--- Work instruction ---
For the entries below, the result should be an exact transcription of the lines from the one with "orange candle [180,108,226,179]" up to and including the one with "orange spray bottle [389,141,420,233] -> none", and only those.

--- Data provided ---
+ + + + +
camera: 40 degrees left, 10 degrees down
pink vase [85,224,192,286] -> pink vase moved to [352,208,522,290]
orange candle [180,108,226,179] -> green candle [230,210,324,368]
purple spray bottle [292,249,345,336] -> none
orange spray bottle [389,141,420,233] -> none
+ + + + +
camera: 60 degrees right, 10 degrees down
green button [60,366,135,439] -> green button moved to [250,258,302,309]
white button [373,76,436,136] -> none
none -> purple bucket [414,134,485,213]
+ + + + +
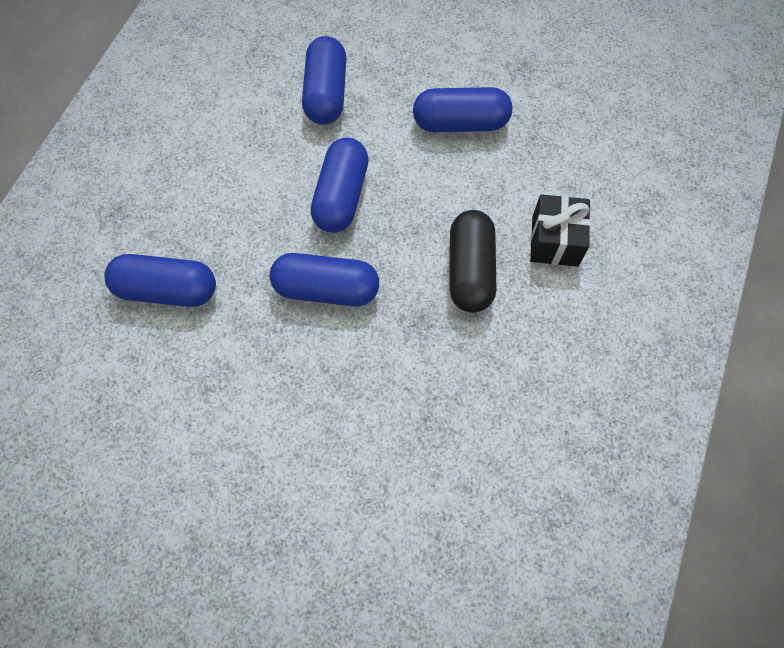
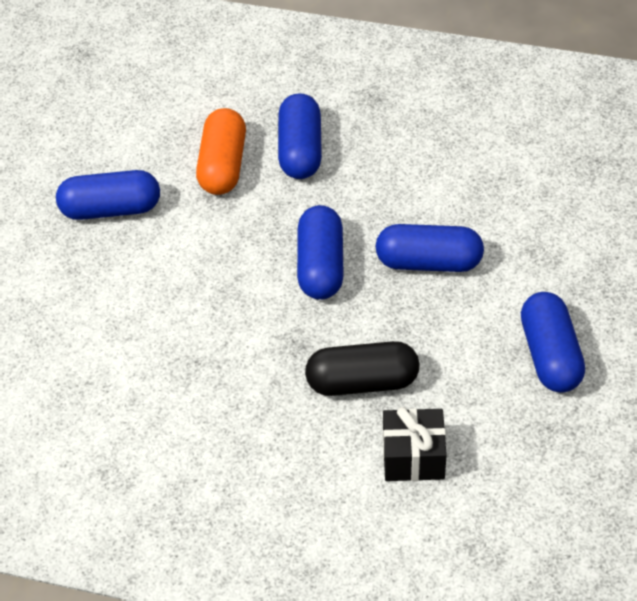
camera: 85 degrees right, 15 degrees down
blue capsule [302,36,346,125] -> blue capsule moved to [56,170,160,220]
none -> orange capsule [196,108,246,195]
+ + + + +
--- Expected output ---
orange candle [180,108,226,179] -> green candle [230,210,324,368]
purple spray bottle [292,249,345,336] -> none
orange spray bottle [389,141,420,233] -> none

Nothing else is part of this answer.